● **Directions for this task**
Transcribe the records from the line containing "brown plane [517,254,584,307]" onward, up to and including the final line, exactly and without anything else.

● **Before-and-after object lists**

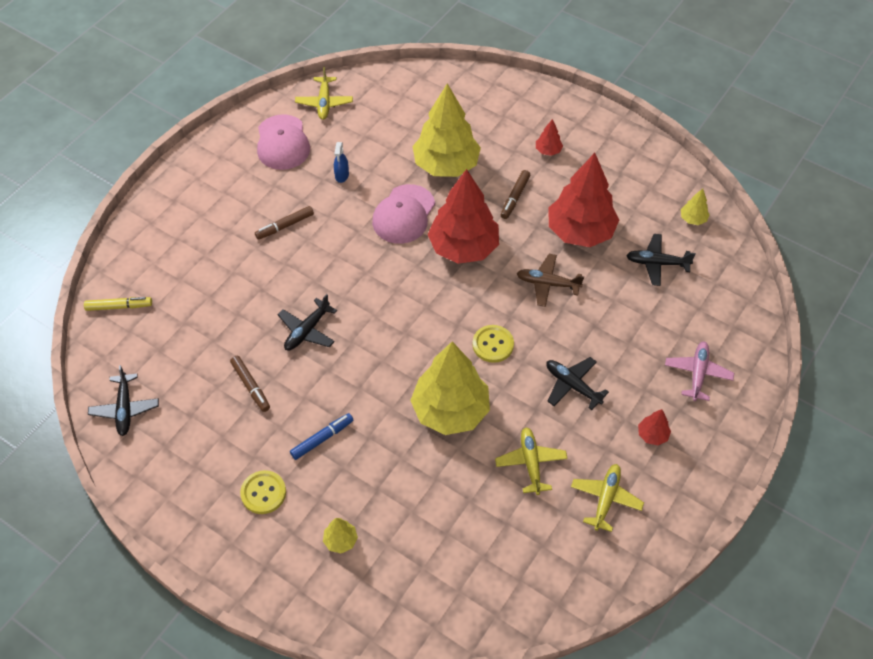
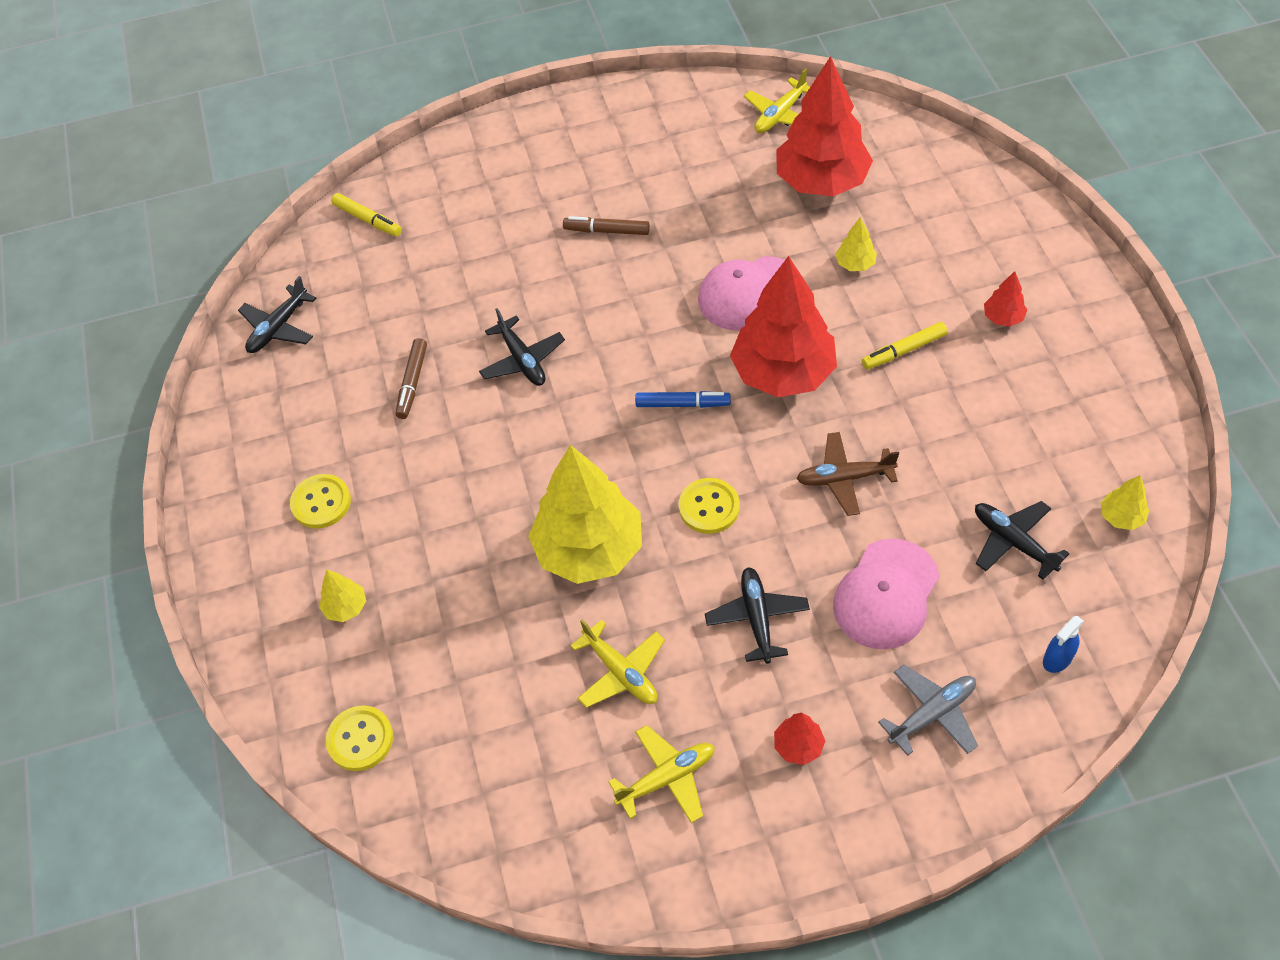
camera: 45 degrees right, 0 degrees up
pink cap [257,114,310,170] -> pink cap moved to [833,538,939,649]
black plane [278,294,337,351] -> black plane turned 105 degrees counterclockwise [479,308,565,386]
blue marker [290,413,353,460] -> blue marker moved to [635,391,731,408]
blue spray bottle [334,142,349,183] -> blue spray bottle moved to [1043,616,1084,673]
yellow tree [412,83,481,177] -> yellow tree [835,217,877,271], size x0.41
yellow plane [495,427,568,495] -> yellow plane turned 105 degrees clockwise [570,619,665,708]
brown marker [501,170,530,219] -> yellow marker [862,322,947,369]
brown plane [517,254,584,307] -> brown plane turned 60 degrees counterclockwise [796,432,899,516]
red tree [549,153,619,247] -> red tree moved to [777,56,873,197]
pink plane [665,342,734,401] -> grey plane [878,665,978,756]
none -> yellow button [326,705,393,771]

● **Response**
brown plane [517,254,584,307] -> brown plane turned 60 degrees counterclockwise [796,432,899,516]
red tree [549,153,619,247] -> red tree moved to [777,56,873,197]
pink plane [665,342,734,401] -> grey plane [878,665,978,756]
none -> yellow button [326,705,393,771]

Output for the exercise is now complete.